Input data:
***

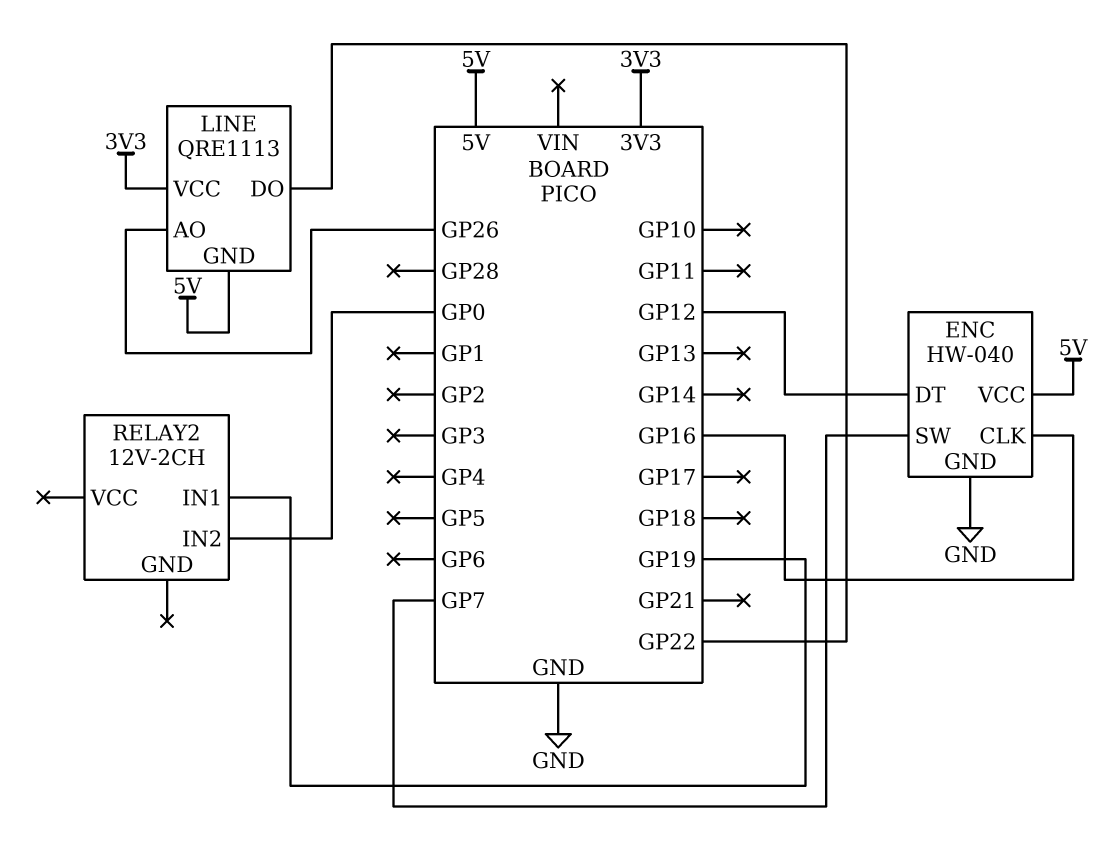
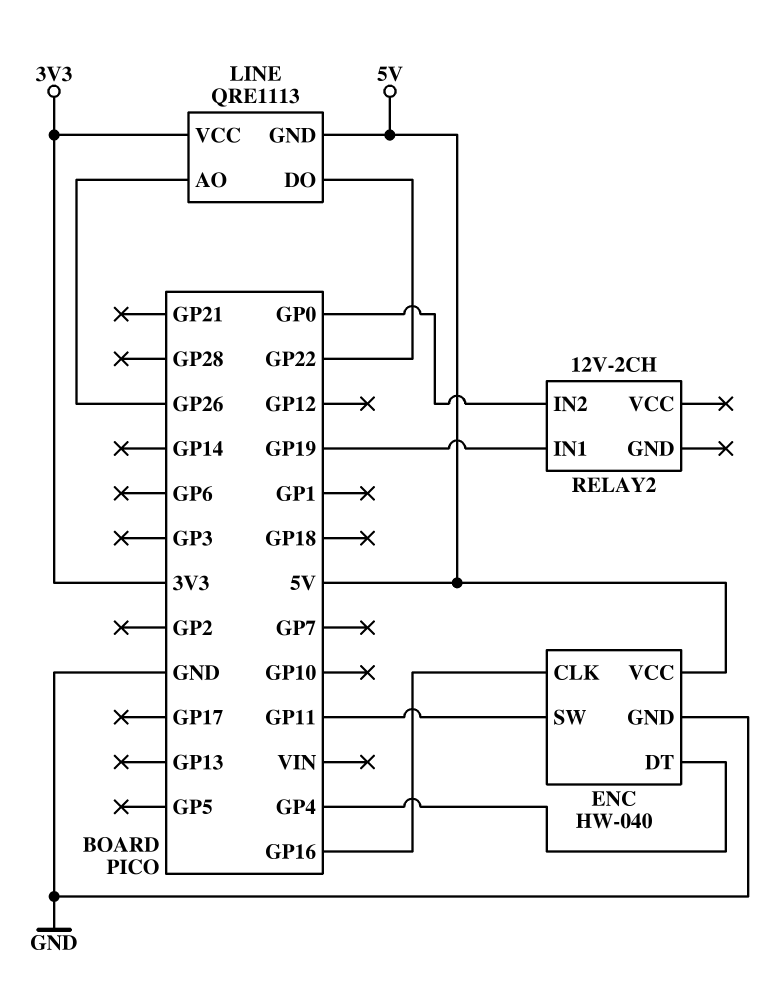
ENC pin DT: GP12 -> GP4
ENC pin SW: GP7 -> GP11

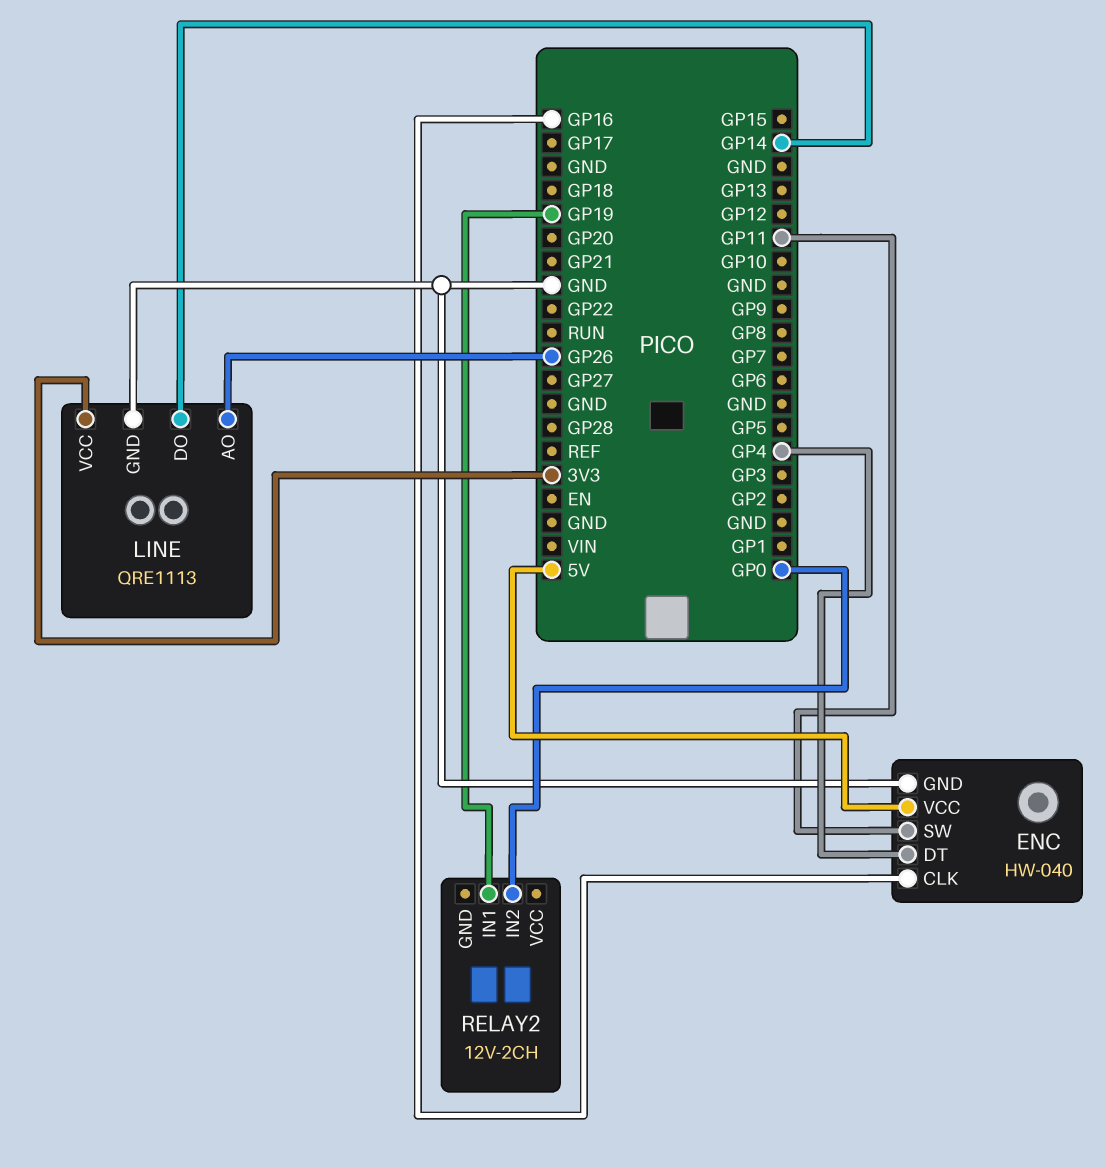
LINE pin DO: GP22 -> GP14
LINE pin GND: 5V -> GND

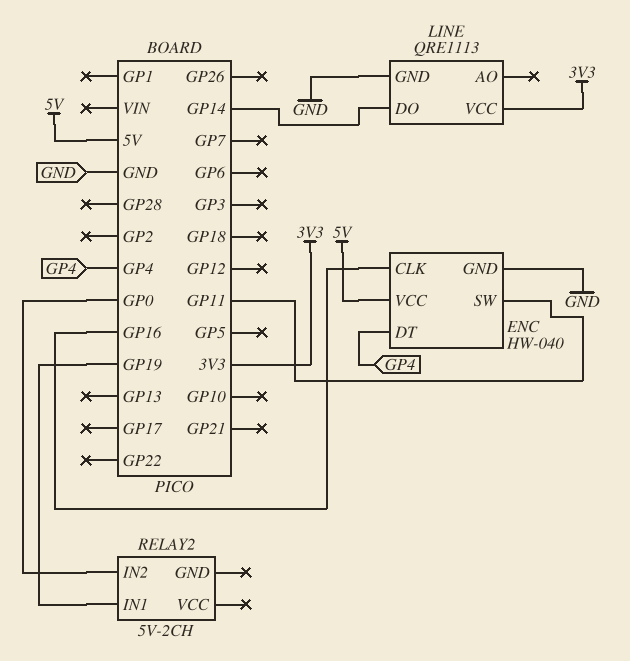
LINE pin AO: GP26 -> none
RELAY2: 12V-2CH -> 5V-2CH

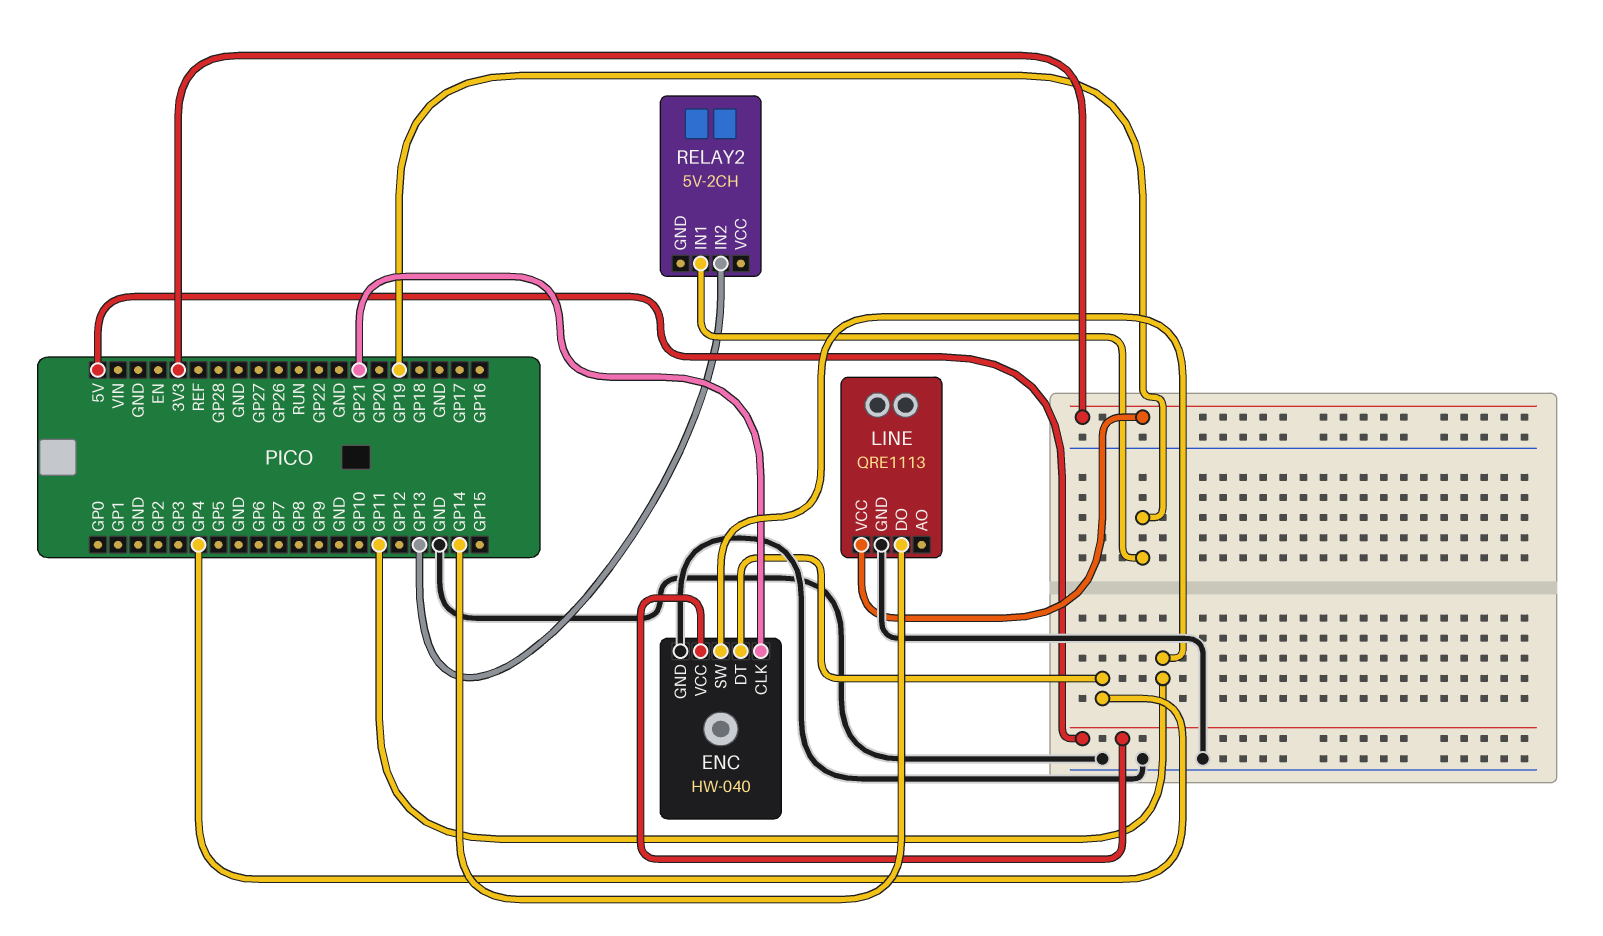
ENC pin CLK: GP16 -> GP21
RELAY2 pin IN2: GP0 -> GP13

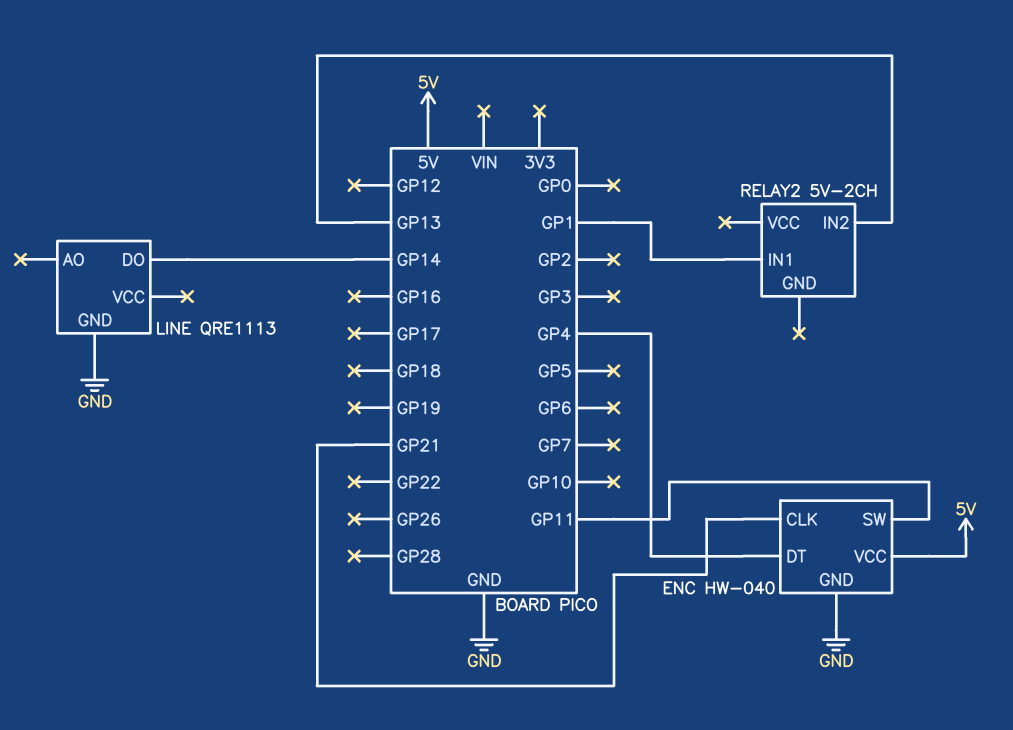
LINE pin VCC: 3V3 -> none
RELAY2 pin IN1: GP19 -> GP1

***

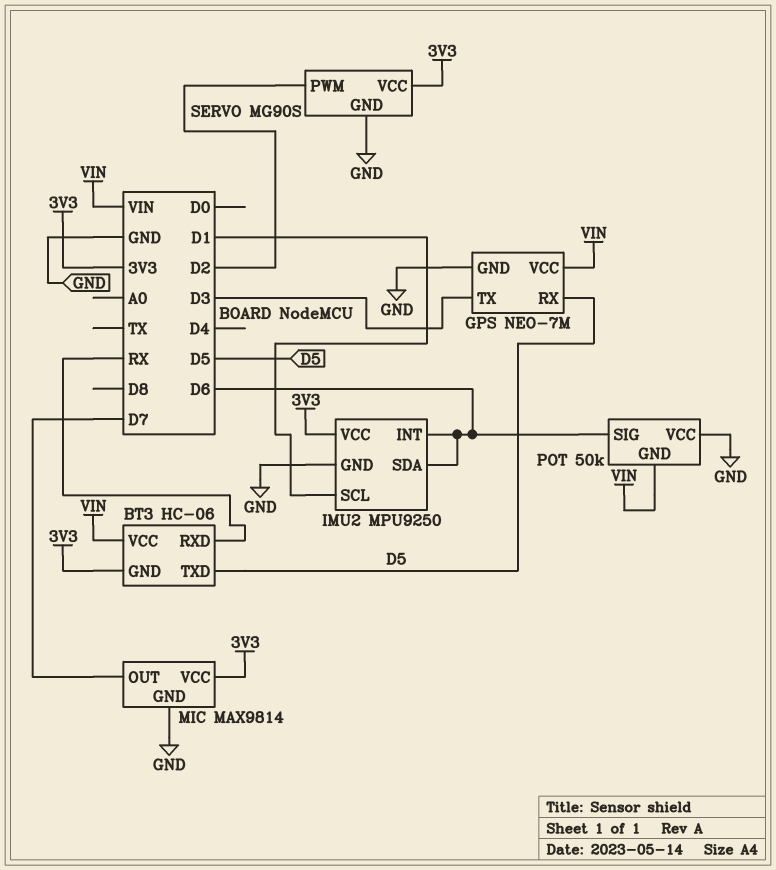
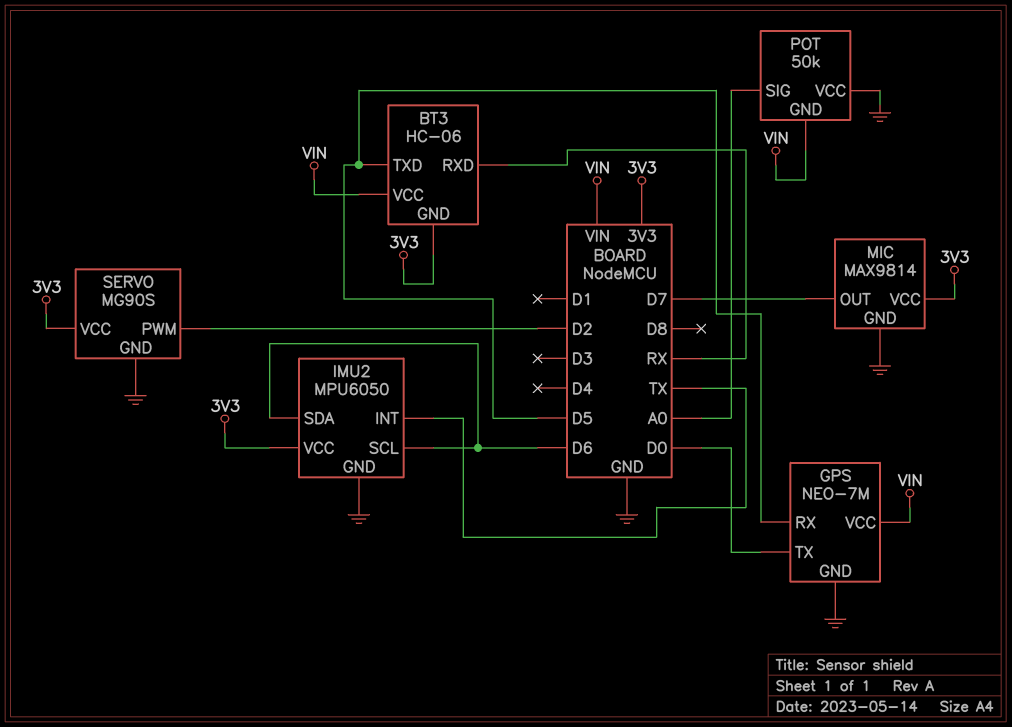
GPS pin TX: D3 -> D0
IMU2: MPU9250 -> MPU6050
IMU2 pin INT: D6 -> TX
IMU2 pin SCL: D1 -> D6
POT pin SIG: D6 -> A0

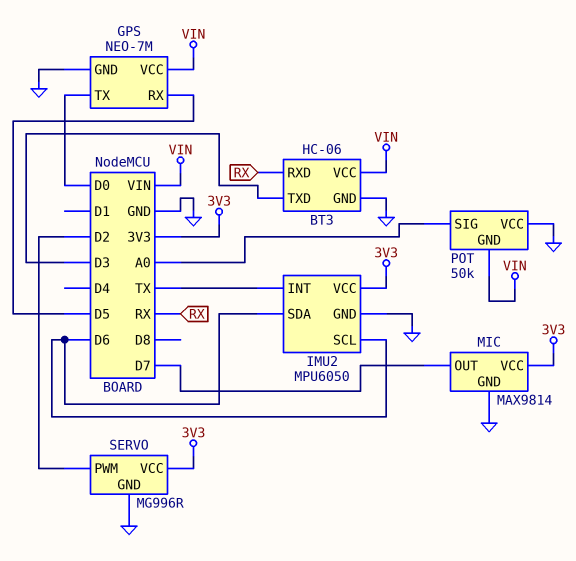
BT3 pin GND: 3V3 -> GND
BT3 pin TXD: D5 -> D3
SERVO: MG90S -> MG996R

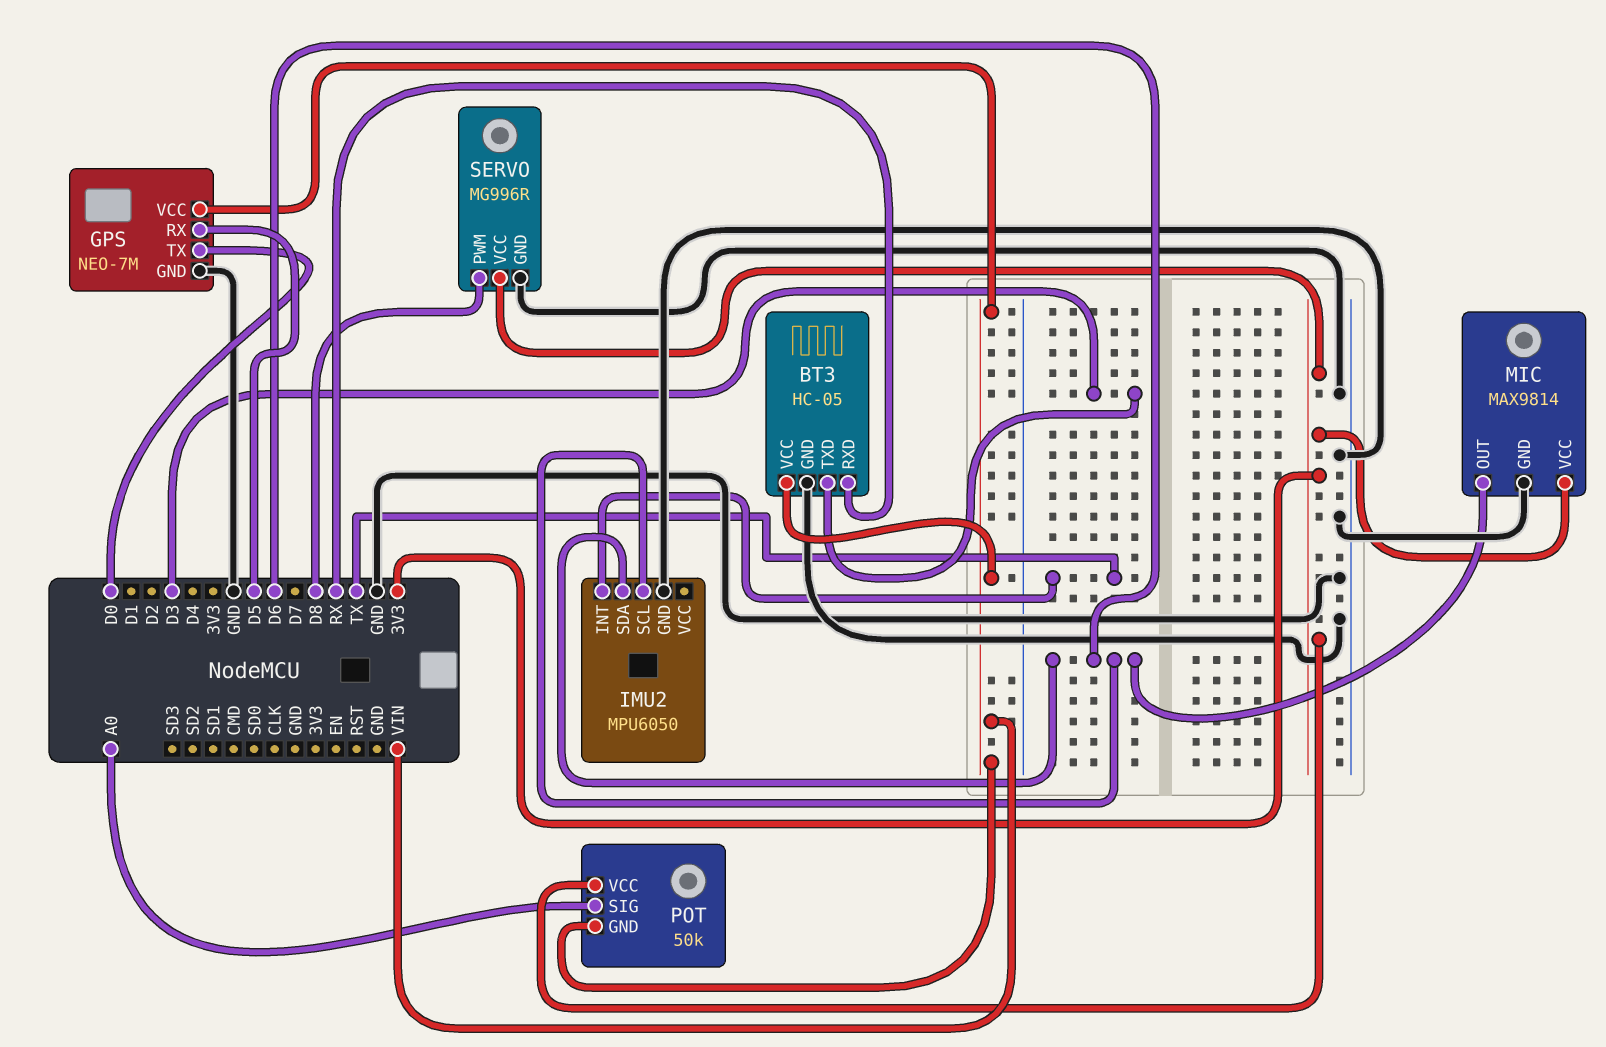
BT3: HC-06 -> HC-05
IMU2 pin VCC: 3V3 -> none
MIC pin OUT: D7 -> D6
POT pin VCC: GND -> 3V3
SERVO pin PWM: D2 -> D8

***

What needs to be done: What is wanted is an exact copy of the lines above from the one containing "IMU2: MPU9250 -> MPU6050" through the one containing "SERVO pin PWM: D2 -> D8", with no pictures in it.

Reply:
IMU2: MPU9250 -> MPU6050
IMU2 pin INT: D6 -> TX
IMU2 pin SCL: D1 -> D6
POT pin SIG: D6 -> A0

BT3 pin GND: 3V3 -> GND
BT3 pin TXD: D5 -> D3
SERVO: MG90S -> MG996R

BT3: HC-06 -> HC-05
IMU2 pin VCC: 3V3 -> none
MIC pin OUT: D7 -> D6
POT pin VCC: GND -> 3V3
SERVO pin PWM: D2 -> D8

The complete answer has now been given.